▸ **TASK ITEM**: Retype only what runs from the line with "R1: none -> 75k (CTL, FILT)" through the end of the entries, exactly and in full, but omit any picture you find.

[INPUT DATA Boundary: Start]

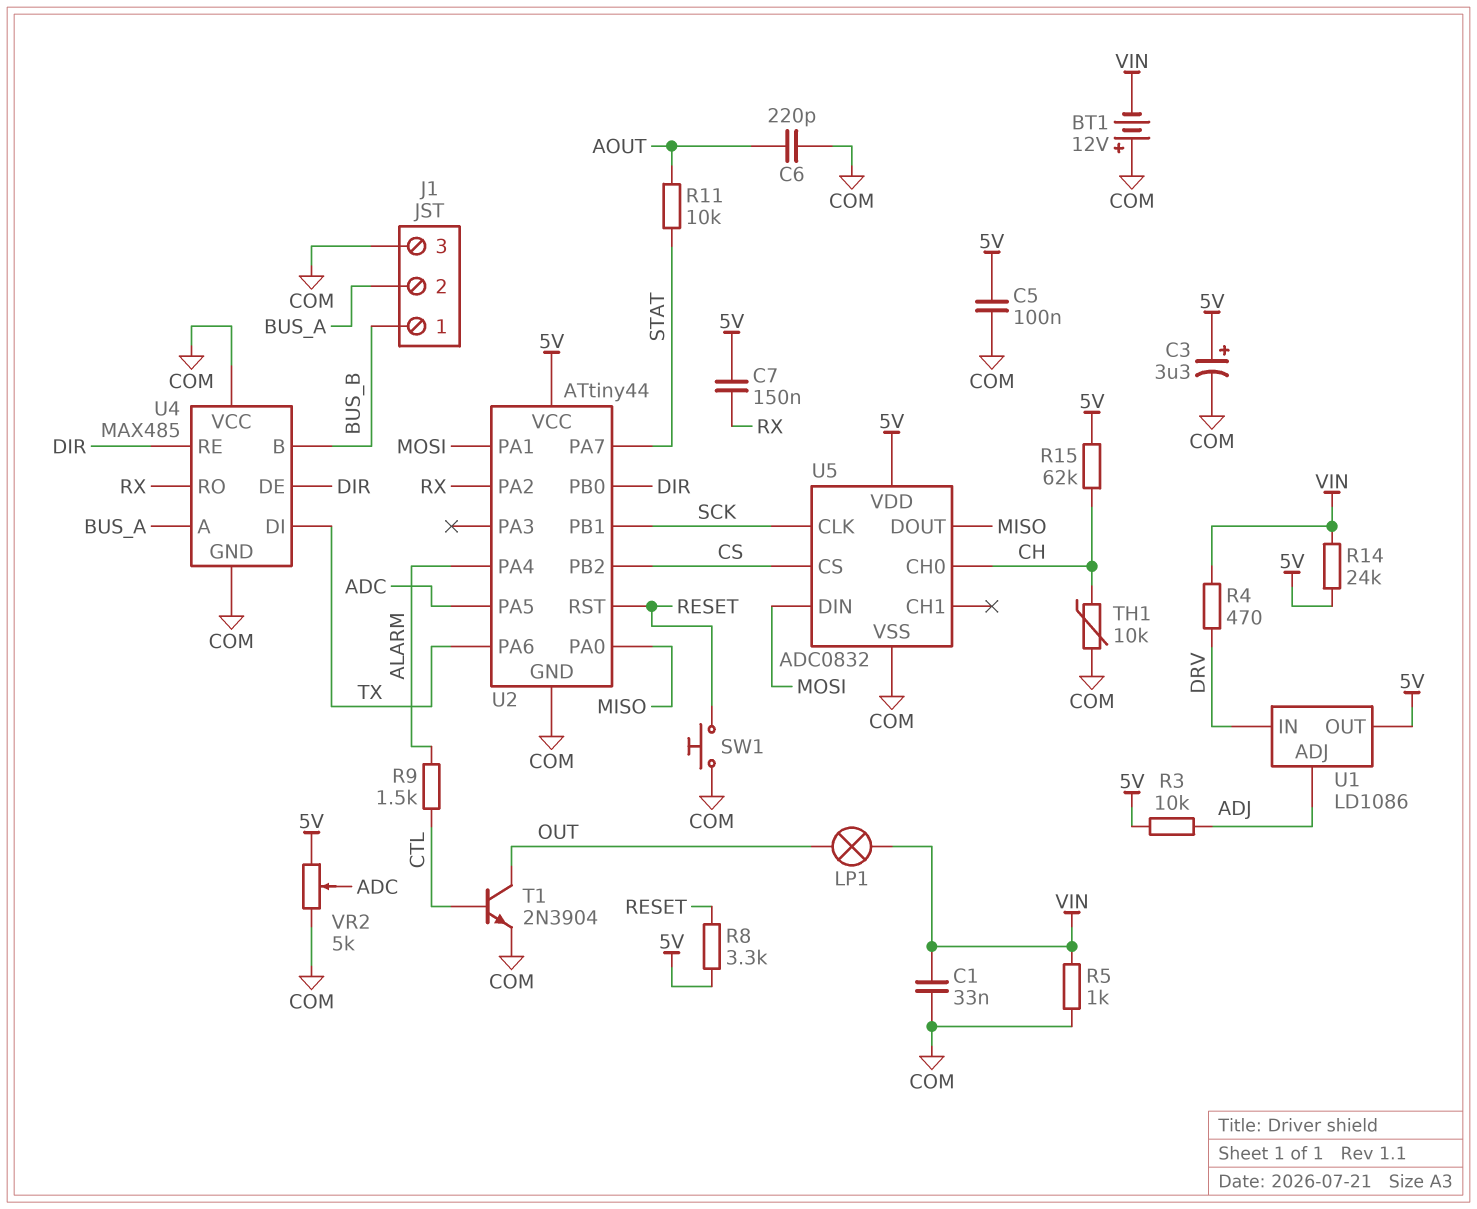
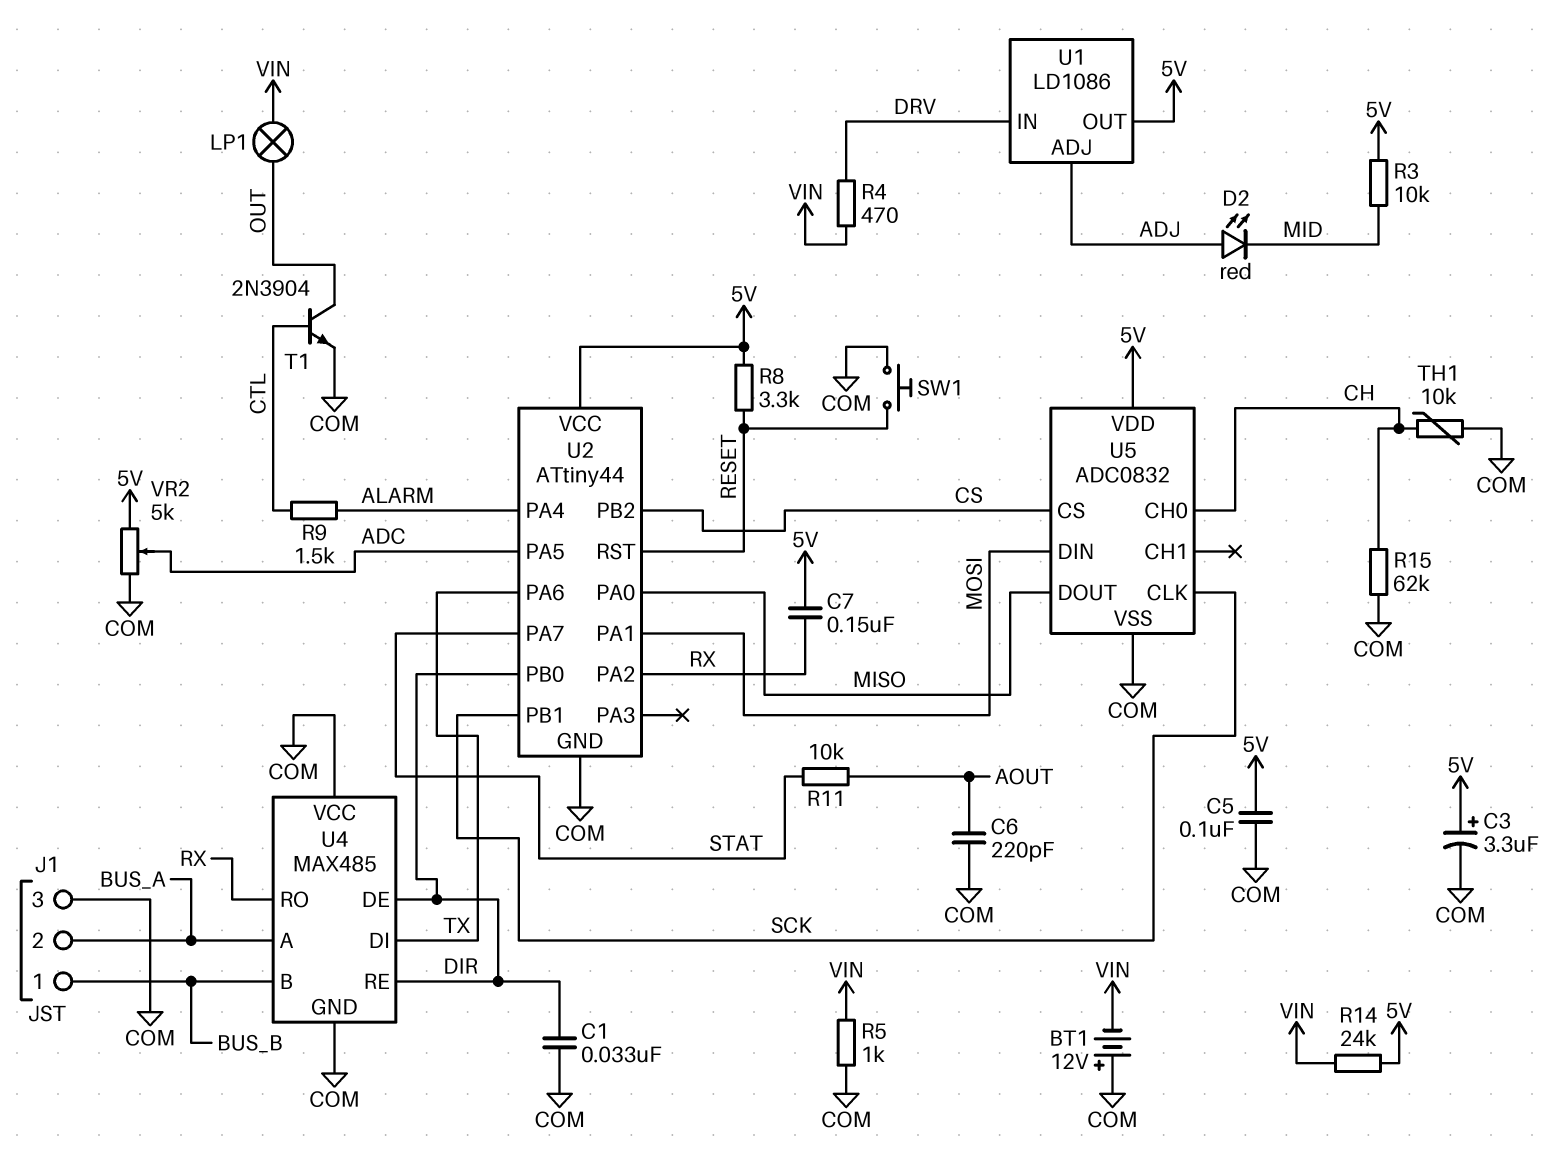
C1: 33nF (COM, VIN) -> 33nF (COM, DIR)
D2: none -> LED red (A ADJ, K MID)
R3: 10k (5V, ADJ) -> 10k (5V, MID)
R15: 62k (5V, CH) -> 62k (CH, COM)

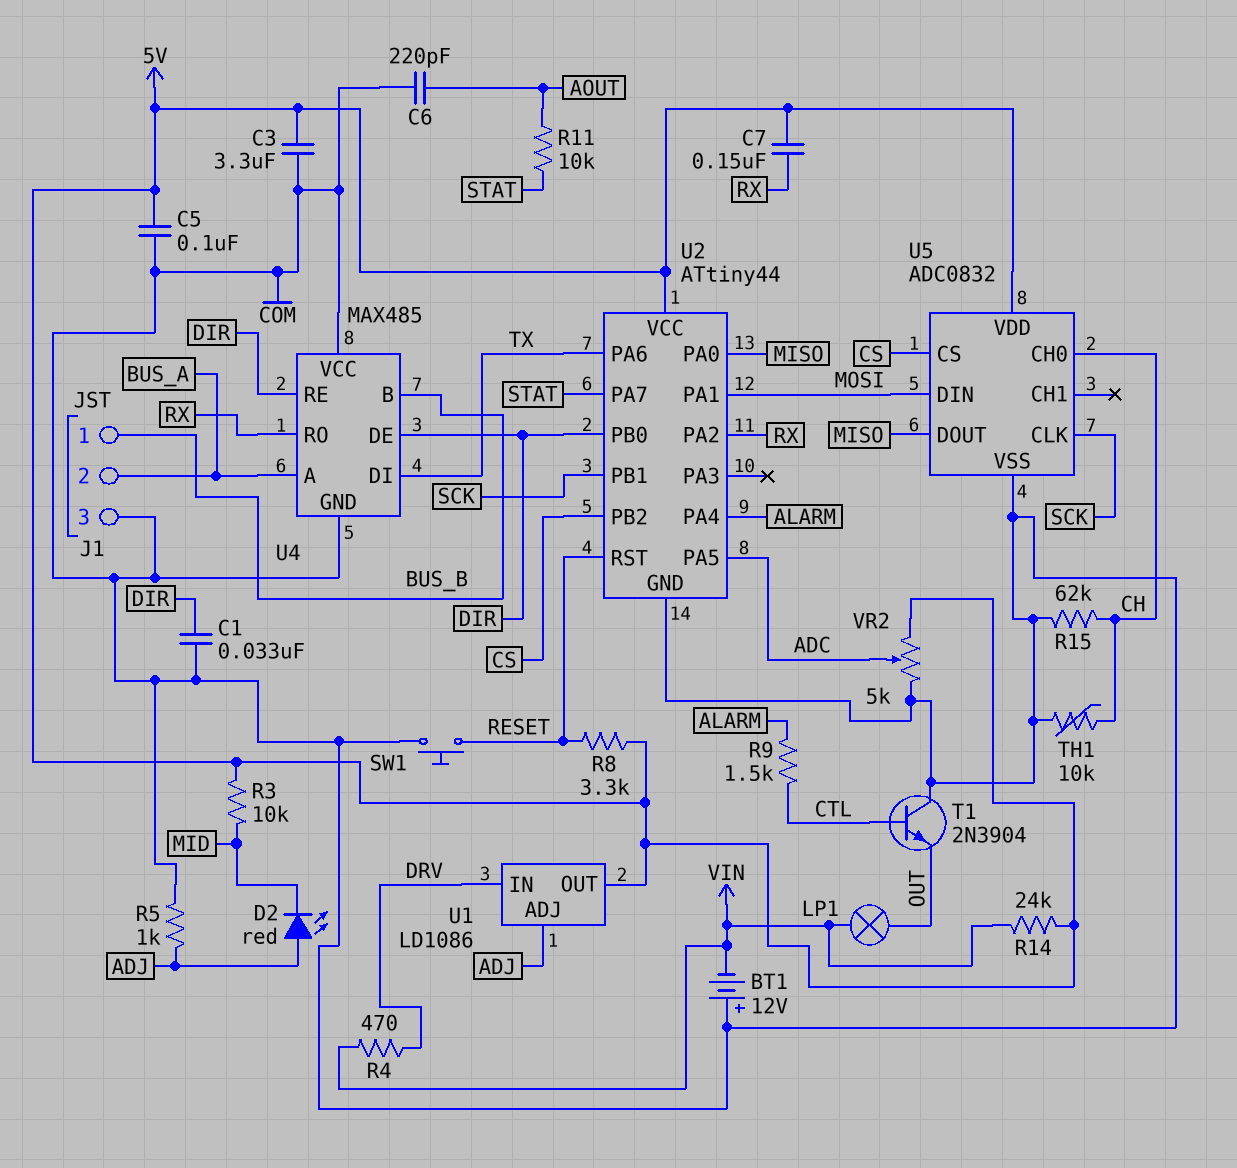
C3: 3.3uF (plus 5V, minus COM) -> 3.3uF (5V, COM)
R5: 1k (COM, VIN) -> 1k (ADJ, COM)
T1: NPN 2N3904 (B CTL, C OUT, E COM) -> NPN 2N3904 (B CTL, C COM, E OUT)

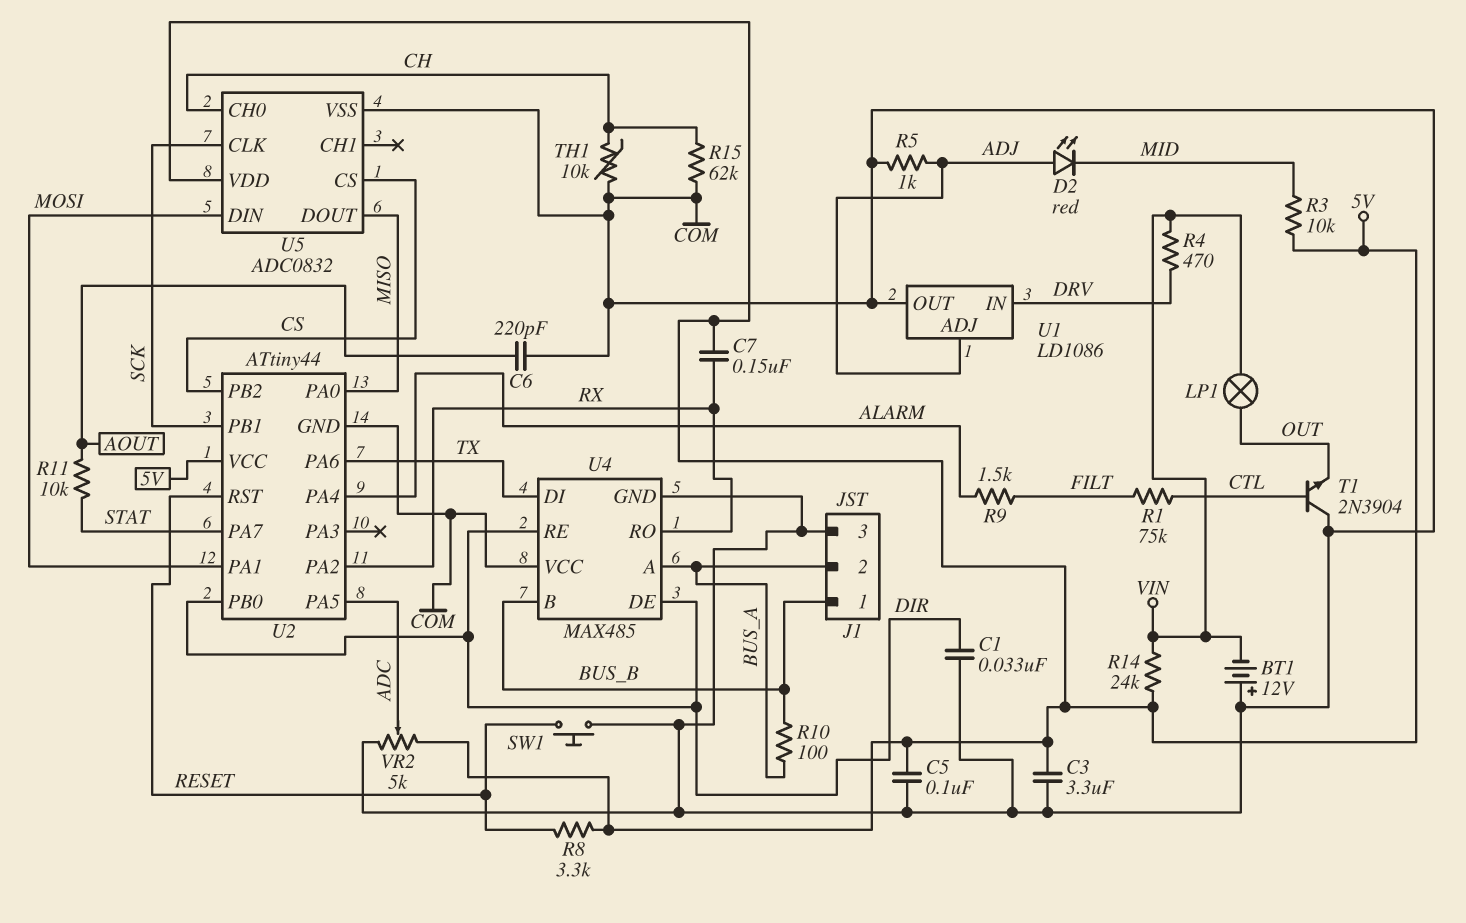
R1: none -> 75k (CTL, FILT)
R9: 1.5k (ALARM, CTL) -> 1.5k (ALARM, FILT)
R10: none -> 100 (BUS_A, BUS_B)
U1 pin OUT: 5V -> COM

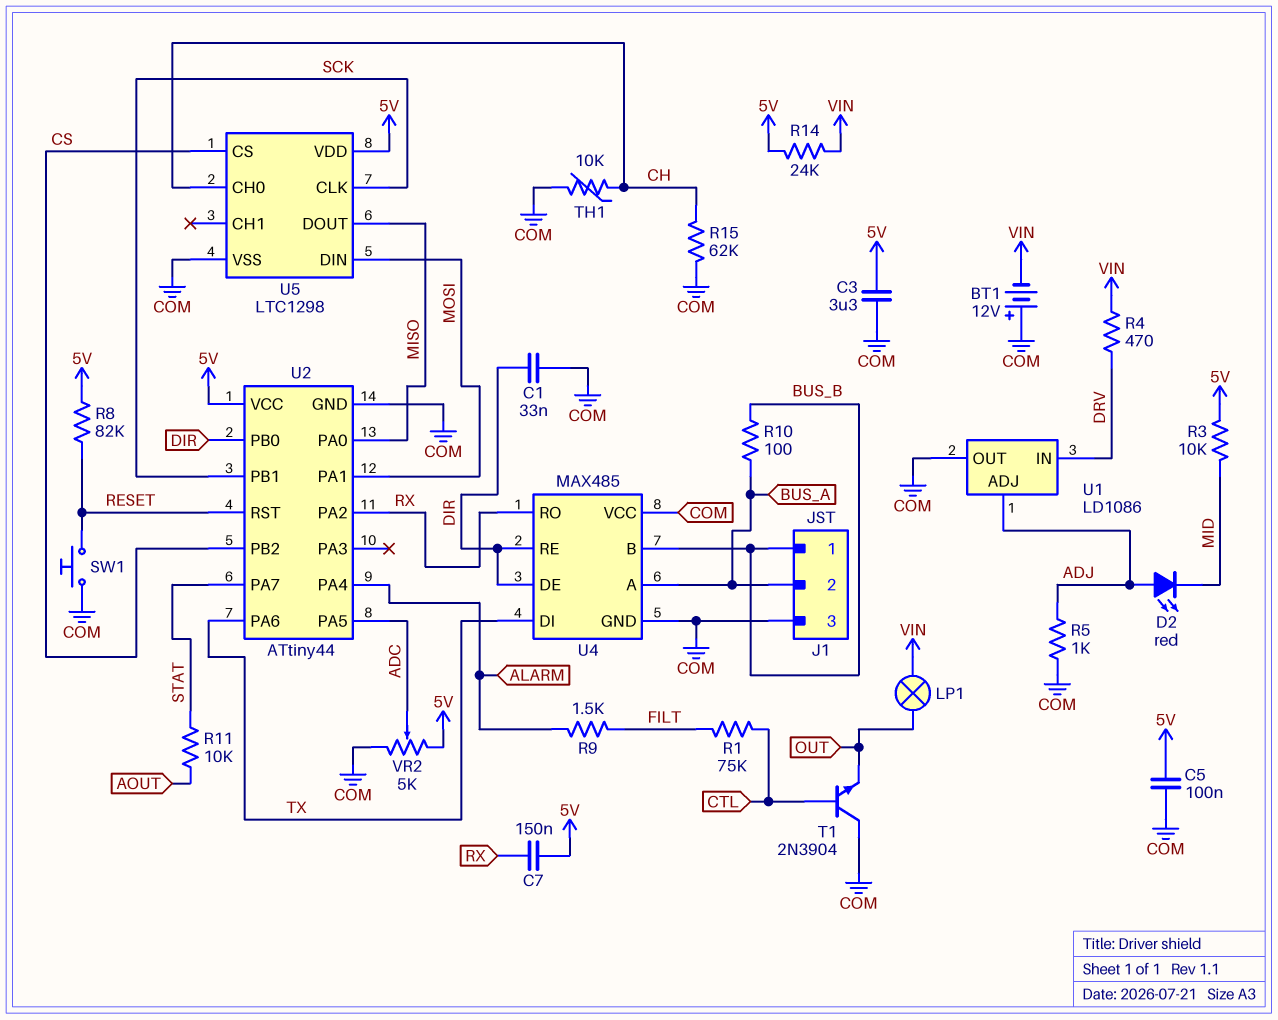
C6: 220pF (AOUT, COM) -> none
R8: 3.3k (5V, RESET) -> 82k (5V, RESET)
U5: ADC0832 -> LTC1298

[INPUT DATA Boundary: End]

▸ **WRITTEN ANSWER**:
R1: none -> 75k (CTL, FILT)
R9: 1.5k (ALARM, CTL) -> 1.5k (ALARM, FILT)
R10: none -> 100 (BUS_A, BUS_B)
U1 pin OUT: 5V -> COM

C6: 220pF (AOUT, COM) -> none
R8: 3.3k (5V, RESET) -> 82k (5V, RESET)
U5: ADC0832 -> LTC1298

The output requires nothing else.